* [Supplied data]
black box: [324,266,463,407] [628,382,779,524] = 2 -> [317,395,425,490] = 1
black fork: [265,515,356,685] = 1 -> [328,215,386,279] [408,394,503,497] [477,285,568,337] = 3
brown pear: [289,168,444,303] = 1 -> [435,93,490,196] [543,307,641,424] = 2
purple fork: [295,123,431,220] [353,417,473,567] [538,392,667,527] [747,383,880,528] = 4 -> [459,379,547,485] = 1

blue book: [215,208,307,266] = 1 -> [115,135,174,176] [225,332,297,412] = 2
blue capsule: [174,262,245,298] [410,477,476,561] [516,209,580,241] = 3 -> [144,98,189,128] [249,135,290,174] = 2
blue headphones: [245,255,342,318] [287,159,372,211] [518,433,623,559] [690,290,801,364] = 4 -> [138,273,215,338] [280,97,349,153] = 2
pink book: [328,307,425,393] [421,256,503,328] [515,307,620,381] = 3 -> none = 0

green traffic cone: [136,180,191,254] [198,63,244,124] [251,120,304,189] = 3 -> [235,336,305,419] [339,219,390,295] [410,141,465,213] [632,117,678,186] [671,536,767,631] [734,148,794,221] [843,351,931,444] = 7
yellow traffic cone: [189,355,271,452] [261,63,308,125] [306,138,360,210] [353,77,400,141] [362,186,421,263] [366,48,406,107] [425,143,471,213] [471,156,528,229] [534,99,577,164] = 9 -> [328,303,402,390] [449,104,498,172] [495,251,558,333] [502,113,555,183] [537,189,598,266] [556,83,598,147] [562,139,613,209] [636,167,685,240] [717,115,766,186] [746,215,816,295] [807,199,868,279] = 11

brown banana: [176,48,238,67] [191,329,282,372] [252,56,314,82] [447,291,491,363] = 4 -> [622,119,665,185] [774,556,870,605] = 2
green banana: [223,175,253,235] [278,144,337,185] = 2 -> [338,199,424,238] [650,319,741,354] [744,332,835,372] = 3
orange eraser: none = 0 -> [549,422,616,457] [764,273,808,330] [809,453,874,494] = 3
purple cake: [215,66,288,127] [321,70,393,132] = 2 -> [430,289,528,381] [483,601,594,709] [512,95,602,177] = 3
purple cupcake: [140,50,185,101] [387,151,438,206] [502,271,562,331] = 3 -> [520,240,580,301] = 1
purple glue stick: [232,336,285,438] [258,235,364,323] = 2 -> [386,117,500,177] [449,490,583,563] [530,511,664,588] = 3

* [Work item]
Beginning with the line that contains "purple cupcake: [140,50,185,101]", write out every line through the end of the entries above, exactly.

* [Completed task]
purple cupcake: [140,50,185,101] [387,151,438,206] [502,271,562,331] = 3 -> [520,240,580,301] = 1
purple glue stick: [232,336,285,438] [258,235,364,323] = 2 -> [386,117,500,177] [449,490,583,563] [530,511,664,588] = 3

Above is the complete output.